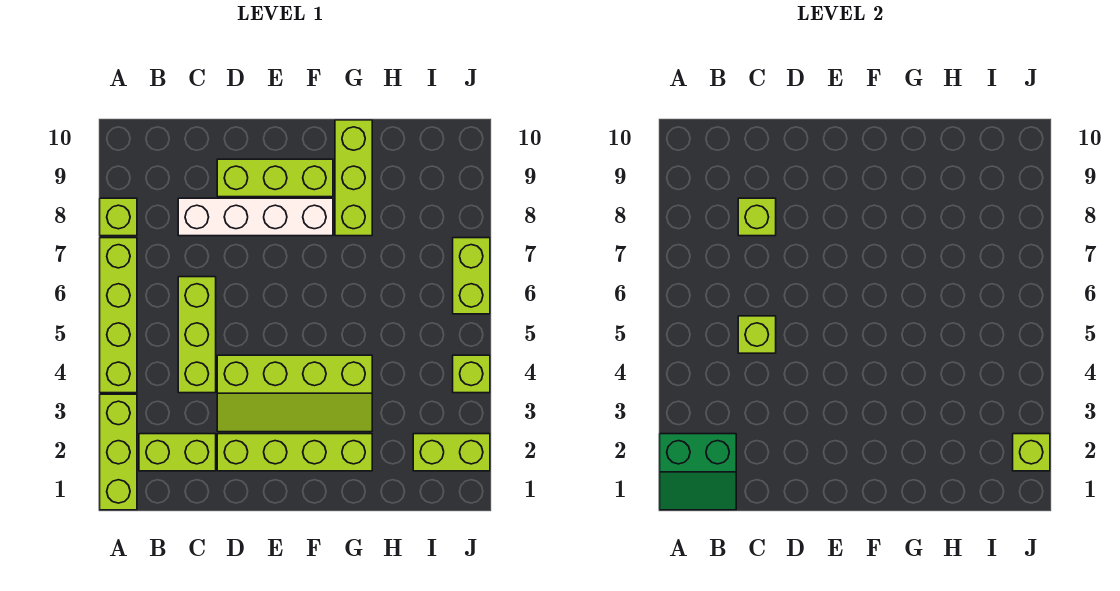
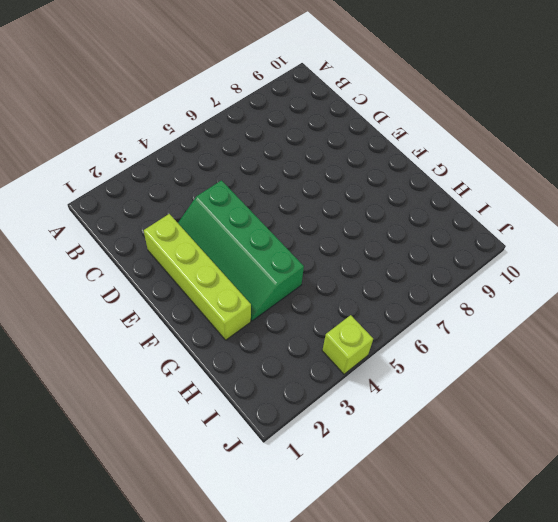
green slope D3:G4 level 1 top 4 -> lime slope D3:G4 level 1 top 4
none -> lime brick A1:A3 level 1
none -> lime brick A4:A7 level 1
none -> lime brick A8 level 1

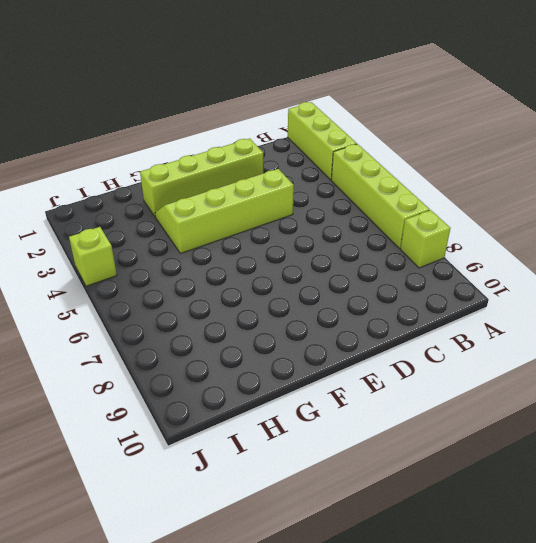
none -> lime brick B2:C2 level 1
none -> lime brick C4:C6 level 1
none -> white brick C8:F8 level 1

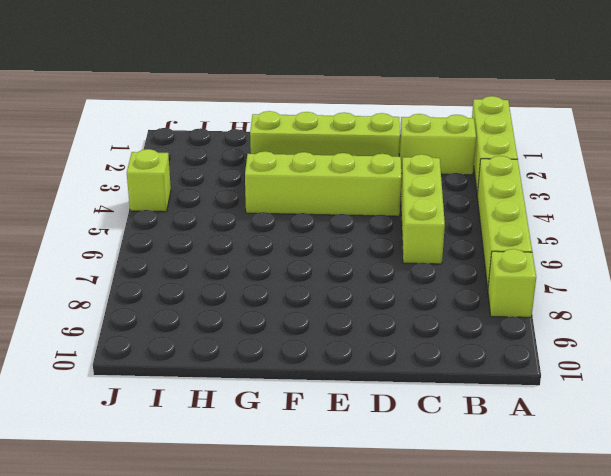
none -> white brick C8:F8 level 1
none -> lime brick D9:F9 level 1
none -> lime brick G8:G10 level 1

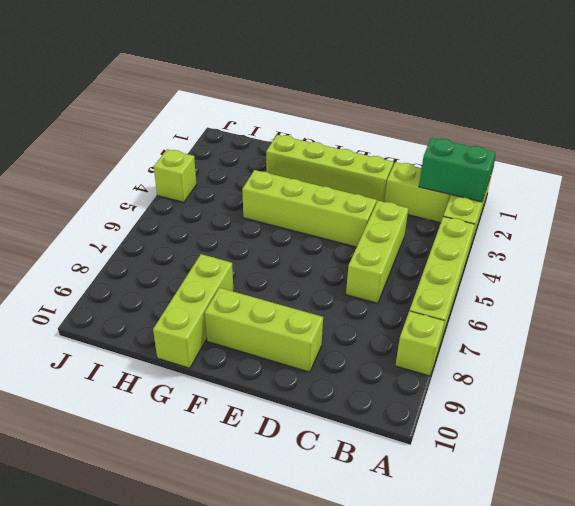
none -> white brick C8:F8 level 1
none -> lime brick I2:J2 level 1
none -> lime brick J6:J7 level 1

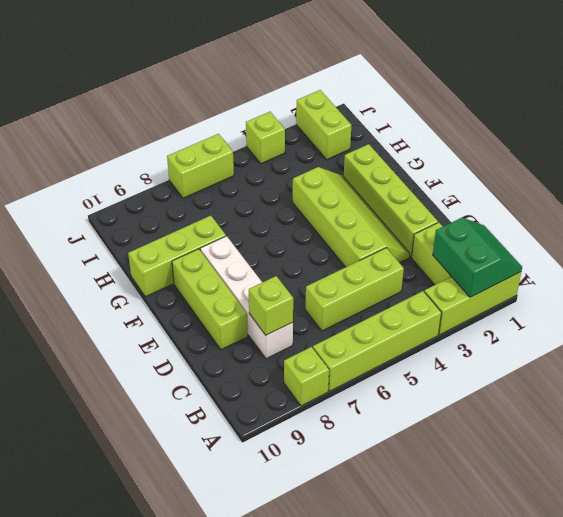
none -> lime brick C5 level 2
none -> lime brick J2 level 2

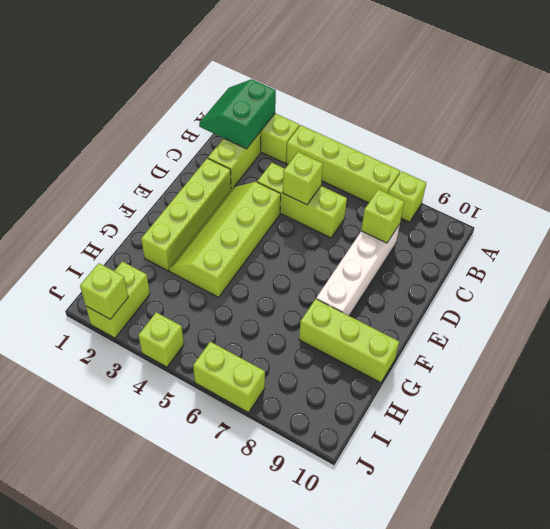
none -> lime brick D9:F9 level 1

...

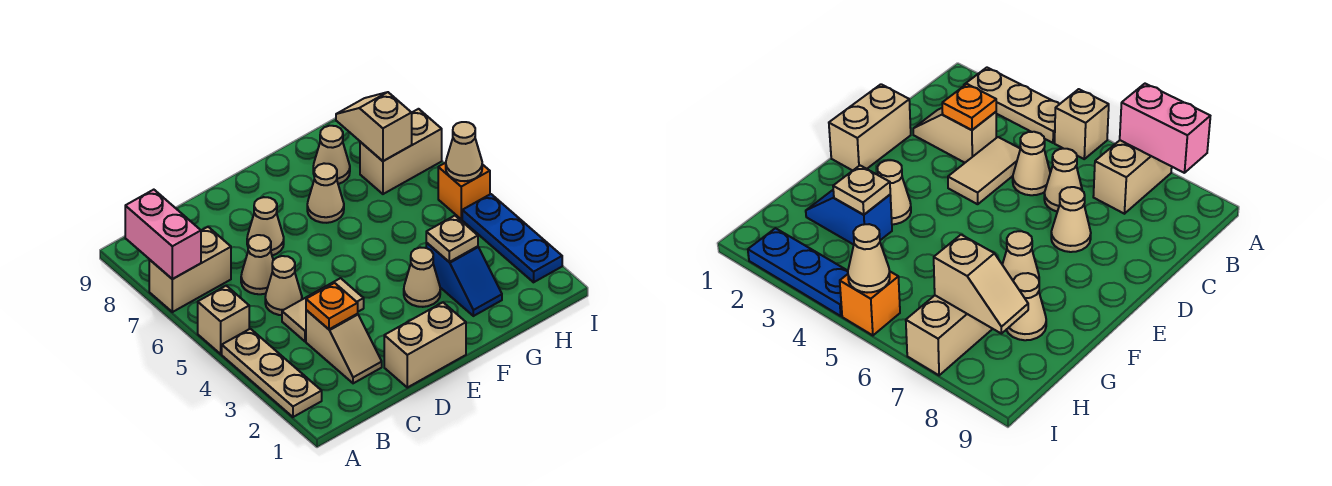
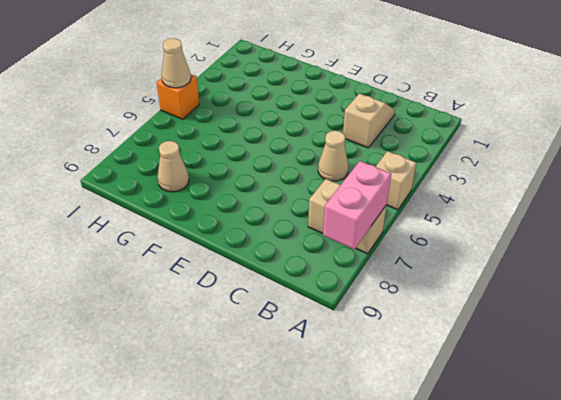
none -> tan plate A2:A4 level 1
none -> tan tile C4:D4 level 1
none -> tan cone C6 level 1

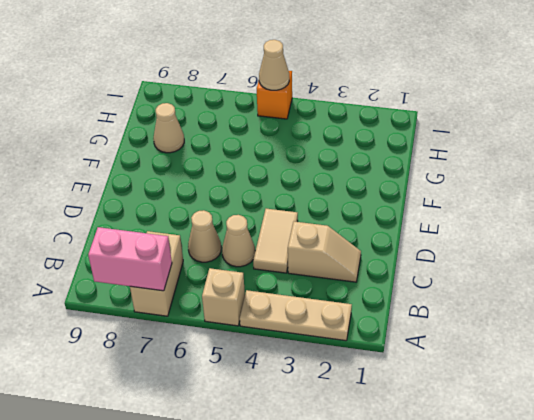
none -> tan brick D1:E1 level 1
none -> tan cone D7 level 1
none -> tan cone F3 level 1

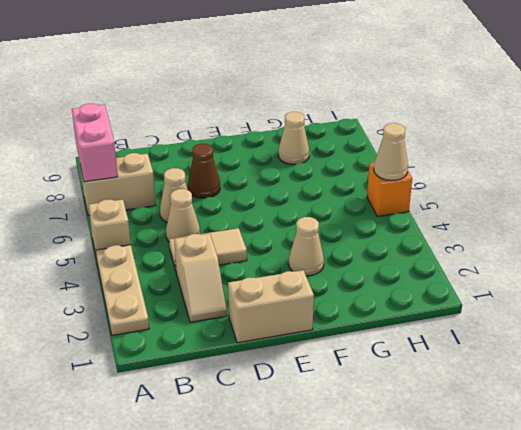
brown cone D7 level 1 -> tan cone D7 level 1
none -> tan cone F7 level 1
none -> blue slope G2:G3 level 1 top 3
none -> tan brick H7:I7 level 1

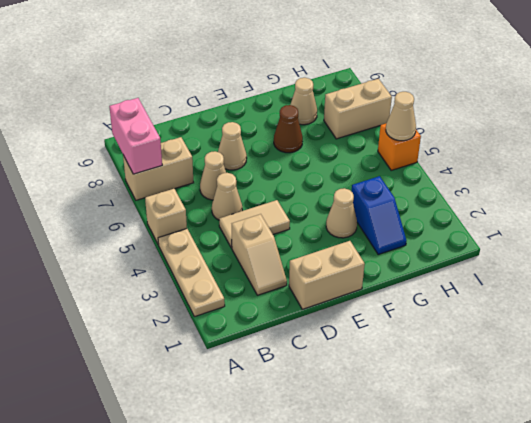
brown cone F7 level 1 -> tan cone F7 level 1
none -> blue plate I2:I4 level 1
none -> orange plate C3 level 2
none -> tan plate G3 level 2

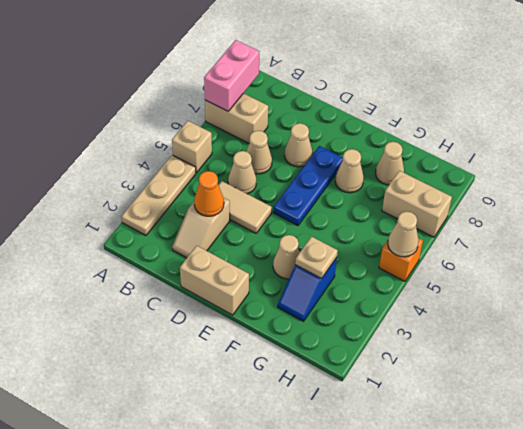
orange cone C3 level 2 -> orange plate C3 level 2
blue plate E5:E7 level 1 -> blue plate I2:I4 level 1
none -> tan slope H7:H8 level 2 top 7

---

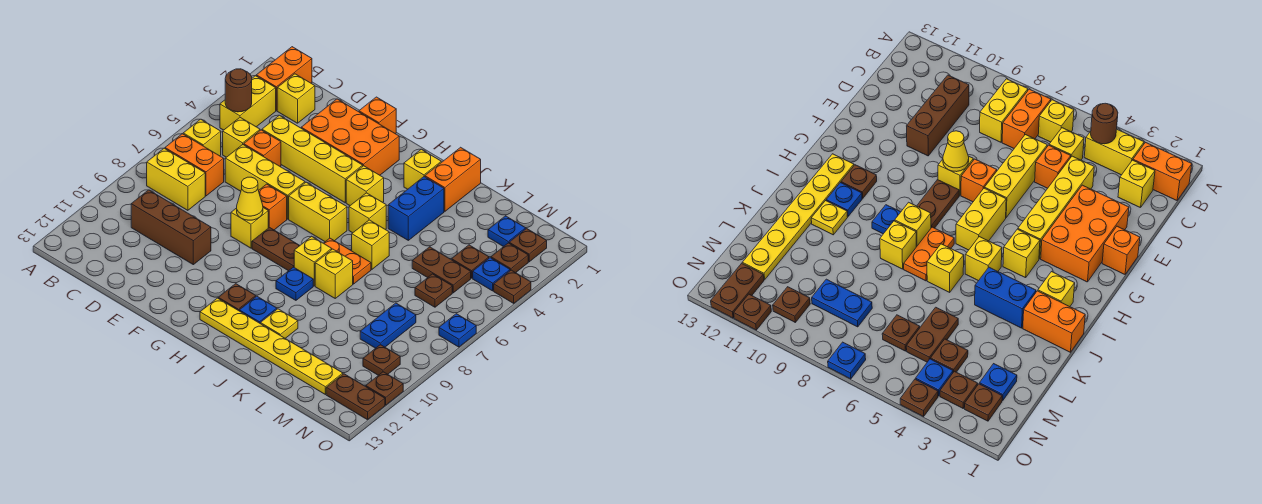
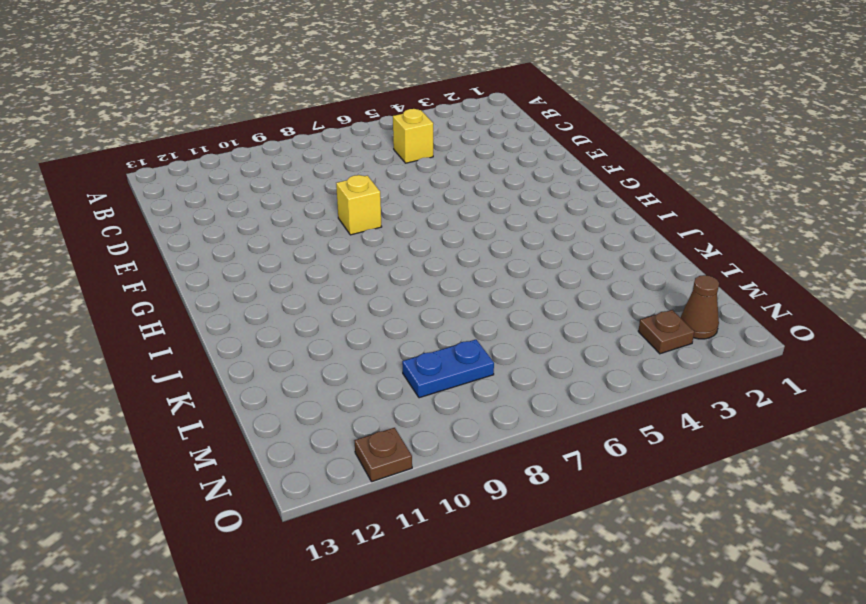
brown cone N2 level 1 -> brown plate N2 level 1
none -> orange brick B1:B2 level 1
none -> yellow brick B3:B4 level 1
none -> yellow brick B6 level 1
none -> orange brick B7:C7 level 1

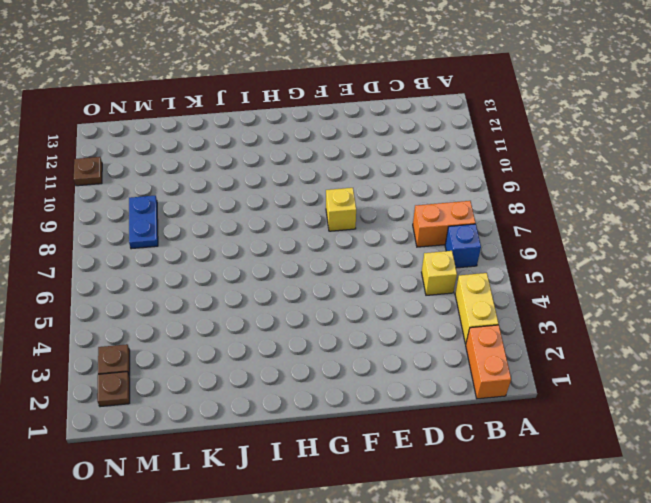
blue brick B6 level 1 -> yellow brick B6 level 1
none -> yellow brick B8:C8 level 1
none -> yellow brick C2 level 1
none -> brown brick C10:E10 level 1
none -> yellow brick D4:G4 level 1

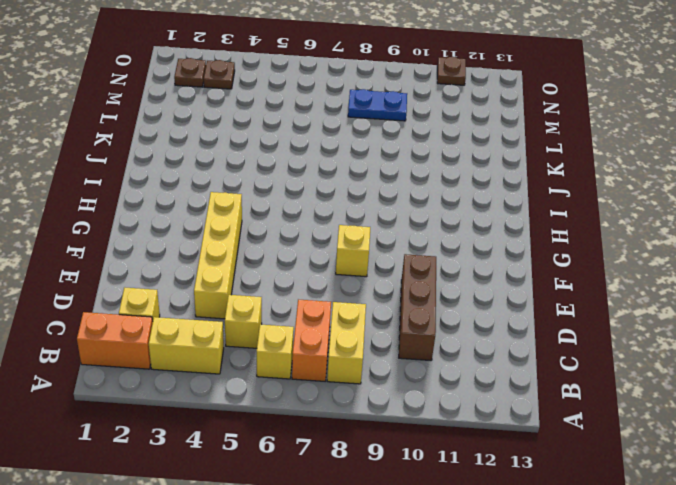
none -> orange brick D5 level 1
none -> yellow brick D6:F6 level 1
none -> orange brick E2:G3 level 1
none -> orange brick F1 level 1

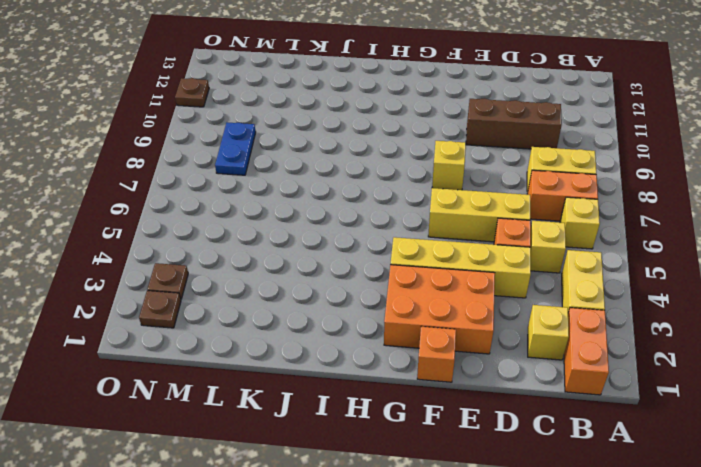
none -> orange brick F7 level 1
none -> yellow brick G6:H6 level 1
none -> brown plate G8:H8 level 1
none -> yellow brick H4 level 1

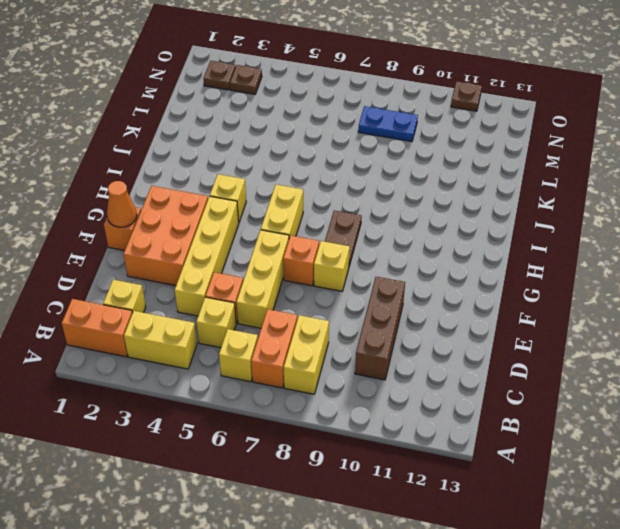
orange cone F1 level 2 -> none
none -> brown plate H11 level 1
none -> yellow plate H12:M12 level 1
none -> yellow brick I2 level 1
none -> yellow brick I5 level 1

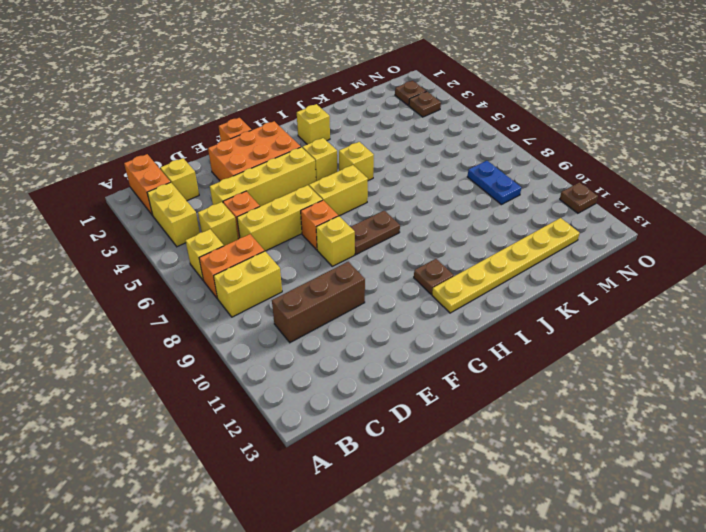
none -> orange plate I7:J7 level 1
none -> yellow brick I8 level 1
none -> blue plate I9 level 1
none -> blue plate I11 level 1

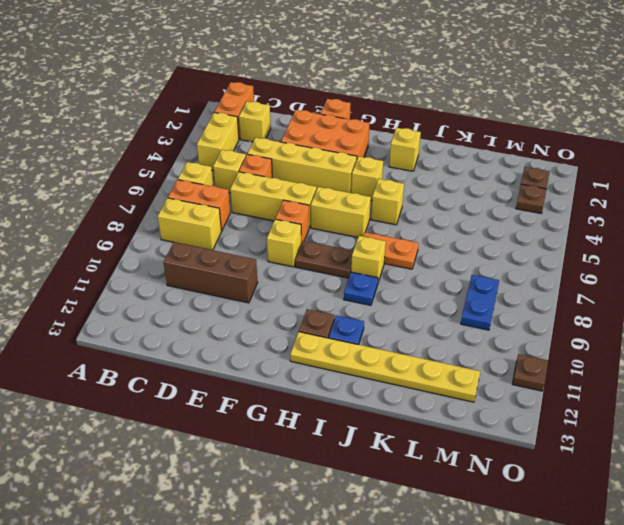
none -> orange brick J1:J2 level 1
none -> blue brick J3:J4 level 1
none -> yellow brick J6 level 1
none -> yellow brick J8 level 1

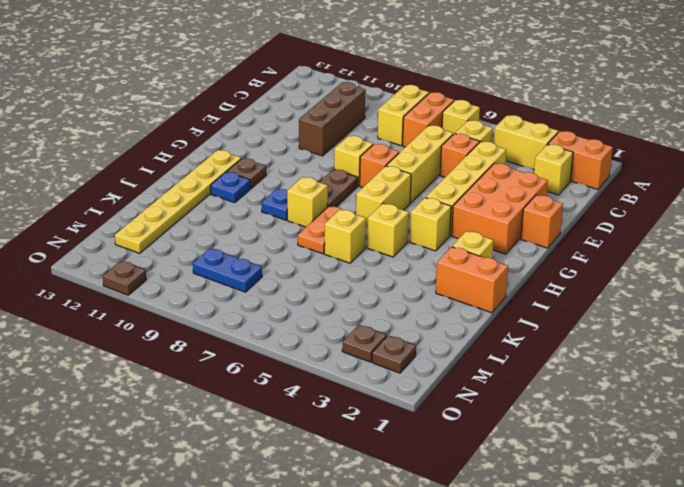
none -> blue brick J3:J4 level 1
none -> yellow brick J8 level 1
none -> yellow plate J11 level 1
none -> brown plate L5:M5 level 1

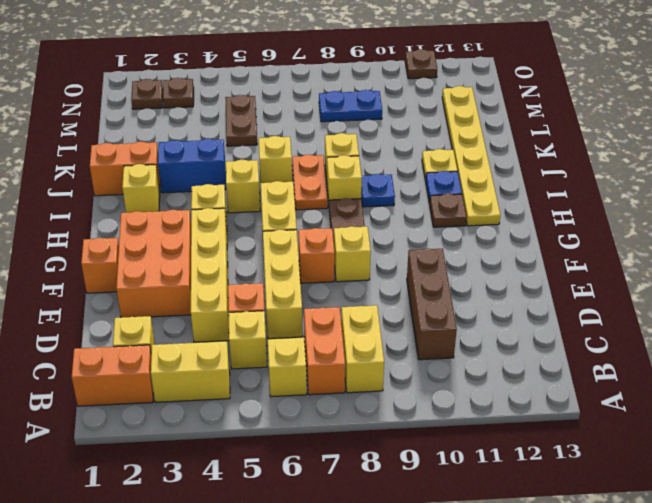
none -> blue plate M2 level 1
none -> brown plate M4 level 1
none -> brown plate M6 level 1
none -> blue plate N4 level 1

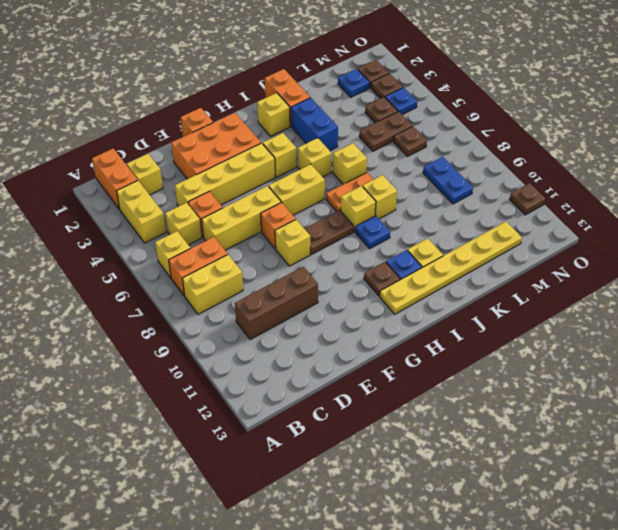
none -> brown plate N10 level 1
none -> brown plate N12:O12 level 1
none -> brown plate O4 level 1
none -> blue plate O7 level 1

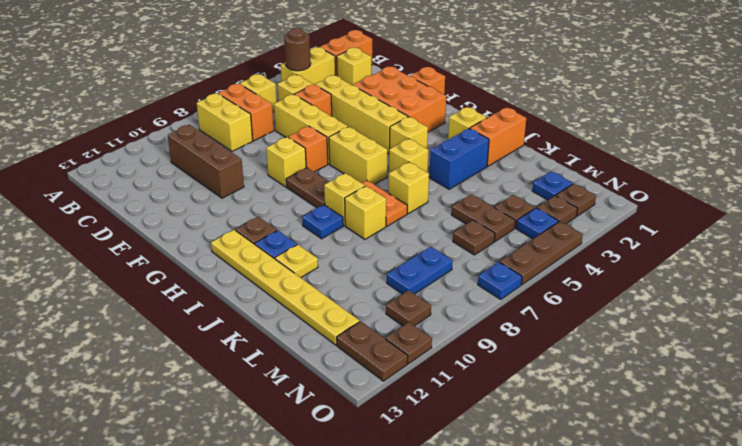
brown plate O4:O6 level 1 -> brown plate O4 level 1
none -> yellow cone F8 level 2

Goal of the exercise: Where a line of the data above includes "slope", copy that line.

Result of the exercise:
green slope D3:G4 level 1 top 4 -> lime slope D3:G4 level 1 top 4
none -> blue slope G2:G3 level 1 top 3
none -> tan slope H7:H8 level 2 top 7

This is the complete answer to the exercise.